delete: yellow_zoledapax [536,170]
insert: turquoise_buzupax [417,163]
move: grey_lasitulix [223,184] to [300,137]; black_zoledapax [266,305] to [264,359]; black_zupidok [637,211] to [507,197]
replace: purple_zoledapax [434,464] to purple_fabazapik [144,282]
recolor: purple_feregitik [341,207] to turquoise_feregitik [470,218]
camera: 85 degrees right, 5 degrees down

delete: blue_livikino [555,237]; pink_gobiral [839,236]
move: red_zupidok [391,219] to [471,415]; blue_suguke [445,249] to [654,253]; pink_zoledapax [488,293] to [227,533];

| Brief |
Word for word, write out all the lines shown above.

| Exercise answer |
delete: yellow_zoledapax [536,170]
insert: turquoise_buzupax [417,163]
move: grey_lasitulix [223,184] to [300,137]; black_zoledapax [266,305] to [264,359]; black_zupidok [637,211] to [507,197]
replace: purple_zoledapax [434,464] to purple_fabazapik [144,282]
recolor: purple_feregitik [341,207] to turquoise_feregitik [470,218]
camera: 85 degrees right, 5 degrees down

delete: blue_livikino [555,237]; pink_gobiral [839,236]
move: red_zupidok [391,219] to [471,415]; blue_suguke [445,249] to [654,253]; pink_zoledapax [488,293] to [227,533];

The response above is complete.